*What you should do*
Give the records again exactly, with every character kept.

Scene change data

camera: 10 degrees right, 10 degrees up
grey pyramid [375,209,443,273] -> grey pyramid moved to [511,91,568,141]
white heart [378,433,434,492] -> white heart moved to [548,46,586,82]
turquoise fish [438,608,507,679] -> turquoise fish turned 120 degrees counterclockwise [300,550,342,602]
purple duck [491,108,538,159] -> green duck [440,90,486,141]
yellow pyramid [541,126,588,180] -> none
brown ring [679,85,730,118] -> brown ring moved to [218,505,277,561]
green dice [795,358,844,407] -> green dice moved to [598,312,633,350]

*Result for this task*
camera: 10 degrees right, 10 degrees up
grey pyramid [375,209,443,273] -> grey pyramid moved to [511,91,568,141]
white heart [378,433,434,492] -> white heart moved to [548,46,586,82]
turquoise fish [438,608,507,679] -> turquoise fish turned 120 degrees counterclockwise [300,550,342,602]
purple duck [491,108,538,159] -> green duck [440,90,486,141]
yellow pyramid [541,126,588,180] -> none
brown ring [679,85,730,118] -> brown ring moved to [218,505,277,561]
green dice [795,358,844,407] -> green dice moved to [598,312,633,350]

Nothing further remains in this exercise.